→ **Task description**
Quote exactly the lines from the start of the entries to the one with "green tile Q3 level 1 -> red tile Q3 level 1", both ends included.

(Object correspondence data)
+ + + +
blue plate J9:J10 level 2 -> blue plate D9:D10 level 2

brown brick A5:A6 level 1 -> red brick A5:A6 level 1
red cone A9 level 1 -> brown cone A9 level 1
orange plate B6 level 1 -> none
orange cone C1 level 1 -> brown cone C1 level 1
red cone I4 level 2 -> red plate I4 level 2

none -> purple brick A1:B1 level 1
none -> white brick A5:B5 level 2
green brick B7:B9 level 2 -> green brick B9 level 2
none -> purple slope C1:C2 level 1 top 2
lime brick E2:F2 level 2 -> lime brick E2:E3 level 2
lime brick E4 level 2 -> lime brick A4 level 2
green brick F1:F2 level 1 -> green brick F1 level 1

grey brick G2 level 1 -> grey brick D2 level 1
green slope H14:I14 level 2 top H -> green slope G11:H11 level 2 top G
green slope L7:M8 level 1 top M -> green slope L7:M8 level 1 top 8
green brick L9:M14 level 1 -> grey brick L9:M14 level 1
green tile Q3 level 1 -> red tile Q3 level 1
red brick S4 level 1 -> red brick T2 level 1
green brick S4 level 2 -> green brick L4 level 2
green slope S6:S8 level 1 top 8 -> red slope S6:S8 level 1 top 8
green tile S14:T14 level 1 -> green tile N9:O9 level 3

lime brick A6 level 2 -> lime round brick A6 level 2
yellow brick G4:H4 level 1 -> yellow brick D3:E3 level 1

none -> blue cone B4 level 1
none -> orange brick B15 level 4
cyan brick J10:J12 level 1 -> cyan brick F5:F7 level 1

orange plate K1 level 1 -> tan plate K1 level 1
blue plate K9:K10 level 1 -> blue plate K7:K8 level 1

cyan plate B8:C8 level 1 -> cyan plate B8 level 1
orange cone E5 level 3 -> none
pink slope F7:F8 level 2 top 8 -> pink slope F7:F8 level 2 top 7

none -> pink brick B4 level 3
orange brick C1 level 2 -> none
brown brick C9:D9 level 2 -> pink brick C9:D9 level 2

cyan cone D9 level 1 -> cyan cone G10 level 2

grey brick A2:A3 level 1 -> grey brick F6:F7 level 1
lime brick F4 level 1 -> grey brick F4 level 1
+ + + +
→ **Solution to the problem**
blue plate J9:J10 level 2 -> blue plate D9:D10 level 2

brown brick A5:A6 level 1 -> red brick A5:A6 level 1
red cone A9 level 1 -> brown cone A9 level 1
orange plate B6 level 1 -> none
orange cone C1 level 1 -> brown cone C1 level 1
red cone I4 level 2 -> red plate I4 level 2

none -> purple brick A1:B1 level 1
none -> white brick A5:B5 level 2
green brick B7:B9 level 2 -> green brick B9 level 2
none -> purple slope C1:C2 level 1 top 2
lime brick E2:F2 level 2 -> lime brick E2:E3 level 2
lime brick E4 level 2 -> lime brick A4 level 2
green brick F1:F2 level 1 -> green brick F1 level 1

grey brick G2 level 1 -> grey brick D2 level 1
green slope H14:I14 level 2 top H -> green slope G11:H11 level 2 top G
green slope L7:M8 level 1 top M -> green slope L7:M8 level 1 top 8
green brick L9:M14 level 1 -> grey brick L9:M14 level 1
green tile Q3 level 1 -> red tile Q3 level 1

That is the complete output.